### WHAT IS BEING ASKED
Look for the line that has "brown truck: [100,216,277,338]" in the material below; please repeat it and every line after it, exactly, up to and including the line that has "turquoise truck: [305,192,451,294]", and nothing else.

### STORED DATA
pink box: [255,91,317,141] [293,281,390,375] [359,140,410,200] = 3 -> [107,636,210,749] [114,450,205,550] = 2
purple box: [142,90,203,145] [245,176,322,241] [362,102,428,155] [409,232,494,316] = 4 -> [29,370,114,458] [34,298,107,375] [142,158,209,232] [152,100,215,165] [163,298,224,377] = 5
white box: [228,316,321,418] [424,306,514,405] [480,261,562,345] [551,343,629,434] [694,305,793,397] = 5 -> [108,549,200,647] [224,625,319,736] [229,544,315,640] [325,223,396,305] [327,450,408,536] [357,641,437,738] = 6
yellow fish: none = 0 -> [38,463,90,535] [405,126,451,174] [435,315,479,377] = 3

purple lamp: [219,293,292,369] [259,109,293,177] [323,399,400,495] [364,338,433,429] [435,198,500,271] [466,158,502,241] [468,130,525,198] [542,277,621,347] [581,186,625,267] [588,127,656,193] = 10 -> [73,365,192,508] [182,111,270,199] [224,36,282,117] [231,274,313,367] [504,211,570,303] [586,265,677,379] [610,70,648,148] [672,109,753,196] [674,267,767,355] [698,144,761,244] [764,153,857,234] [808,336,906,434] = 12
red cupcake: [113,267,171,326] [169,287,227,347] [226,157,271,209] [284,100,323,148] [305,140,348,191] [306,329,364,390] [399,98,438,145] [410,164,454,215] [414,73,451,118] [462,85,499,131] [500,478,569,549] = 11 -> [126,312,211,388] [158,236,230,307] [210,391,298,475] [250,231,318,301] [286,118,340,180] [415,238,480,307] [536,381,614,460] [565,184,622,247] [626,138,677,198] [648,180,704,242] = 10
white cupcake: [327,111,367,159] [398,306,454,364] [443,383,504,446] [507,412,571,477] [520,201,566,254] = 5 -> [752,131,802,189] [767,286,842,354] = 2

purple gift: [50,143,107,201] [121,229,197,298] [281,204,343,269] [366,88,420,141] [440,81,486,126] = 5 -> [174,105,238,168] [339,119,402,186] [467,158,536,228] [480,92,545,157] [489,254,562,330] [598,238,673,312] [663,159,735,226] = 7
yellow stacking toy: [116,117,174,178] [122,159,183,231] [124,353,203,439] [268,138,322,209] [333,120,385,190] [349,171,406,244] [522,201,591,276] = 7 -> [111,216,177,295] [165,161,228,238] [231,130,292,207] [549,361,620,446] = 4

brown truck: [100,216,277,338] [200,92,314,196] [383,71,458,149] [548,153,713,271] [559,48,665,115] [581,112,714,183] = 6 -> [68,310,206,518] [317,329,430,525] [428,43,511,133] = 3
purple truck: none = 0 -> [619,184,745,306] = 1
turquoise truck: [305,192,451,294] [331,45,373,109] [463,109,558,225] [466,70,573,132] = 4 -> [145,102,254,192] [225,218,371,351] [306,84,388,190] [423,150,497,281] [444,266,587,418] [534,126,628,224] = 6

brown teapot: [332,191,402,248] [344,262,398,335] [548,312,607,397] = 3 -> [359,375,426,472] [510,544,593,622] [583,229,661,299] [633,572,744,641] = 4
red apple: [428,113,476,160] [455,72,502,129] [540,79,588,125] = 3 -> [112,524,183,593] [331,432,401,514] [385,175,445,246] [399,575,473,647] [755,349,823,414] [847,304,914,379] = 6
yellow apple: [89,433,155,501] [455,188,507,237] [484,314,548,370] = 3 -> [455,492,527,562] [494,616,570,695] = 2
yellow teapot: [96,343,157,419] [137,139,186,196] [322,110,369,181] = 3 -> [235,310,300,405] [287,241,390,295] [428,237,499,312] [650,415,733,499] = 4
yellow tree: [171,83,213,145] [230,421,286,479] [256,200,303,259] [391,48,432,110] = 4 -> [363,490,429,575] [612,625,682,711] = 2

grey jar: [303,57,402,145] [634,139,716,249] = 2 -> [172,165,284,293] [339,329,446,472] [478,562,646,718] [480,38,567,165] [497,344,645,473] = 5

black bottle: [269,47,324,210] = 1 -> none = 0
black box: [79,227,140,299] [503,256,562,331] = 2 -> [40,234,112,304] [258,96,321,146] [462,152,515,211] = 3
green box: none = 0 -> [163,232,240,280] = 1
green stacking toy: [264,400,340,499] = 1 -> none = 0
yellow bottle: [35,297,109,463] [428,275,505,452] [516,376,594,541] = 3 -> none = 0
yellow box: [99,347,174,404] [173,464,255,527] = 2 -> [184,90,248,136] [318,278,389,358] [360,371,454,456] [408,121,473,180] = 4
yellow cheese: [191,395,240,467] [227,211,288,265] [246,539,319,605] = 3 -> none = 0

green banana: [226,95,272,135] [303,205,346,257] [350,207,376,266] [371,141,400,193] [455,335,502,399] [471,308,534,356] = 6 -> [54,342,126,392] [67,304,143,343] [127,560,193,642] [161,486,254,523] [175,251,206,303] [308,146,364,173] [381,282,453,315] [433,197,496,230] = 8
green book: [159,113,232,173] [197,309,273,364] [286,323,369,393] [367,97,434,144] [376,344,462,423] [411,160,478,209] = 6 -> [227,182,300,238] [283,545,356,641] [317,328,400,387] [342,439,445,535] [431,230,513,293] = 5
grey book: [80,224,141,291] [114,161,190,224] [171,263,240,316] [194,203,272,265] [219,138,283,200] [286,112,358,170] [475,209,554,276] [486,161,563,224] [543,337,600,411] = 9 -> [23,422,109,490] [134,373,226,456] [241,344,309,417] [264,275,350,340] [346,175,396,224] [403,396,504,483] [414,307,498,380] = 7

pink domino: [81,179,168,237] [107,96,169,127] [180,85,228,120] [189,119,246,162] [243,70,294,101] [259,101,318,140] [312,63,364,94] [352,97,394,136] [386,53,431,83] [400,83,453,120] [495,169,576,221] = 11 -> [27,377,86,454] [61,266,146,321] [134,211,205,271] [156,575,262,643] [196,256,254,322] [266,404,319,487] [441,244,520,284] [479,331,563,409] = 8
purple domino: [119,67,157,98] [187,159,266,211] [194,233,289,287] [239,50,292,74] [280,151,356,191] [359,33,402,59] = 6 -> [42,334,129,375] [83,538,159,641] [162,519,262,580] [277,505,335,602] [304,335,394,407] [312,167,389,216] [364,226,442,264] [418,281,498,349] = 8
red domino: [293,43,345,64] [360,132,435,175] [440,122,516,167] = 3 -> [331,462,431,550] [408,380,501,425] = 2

### TASK OUTPUT
brown truck: [100,216,277,338] [200,92,314,196] [383,71,458,149] [548,153,713,271] [559,48,665,115] [581,112,714,183] = 6 -> [68,310,206,518] [317,329,430,525] [428,43,511,133] = 3
purple truck: none = 0 -> [619,184,745,306] = 1
turquoise truck: [305,192,451,294] [331,45,373,109] [463,109,558,225] [466,70,573,132] = 4 -> [145,102,254,192] [225,218,371,351] [306,84,388,190] [423,150,497,281] [444,266,587,418] [534,126,628,224] = 6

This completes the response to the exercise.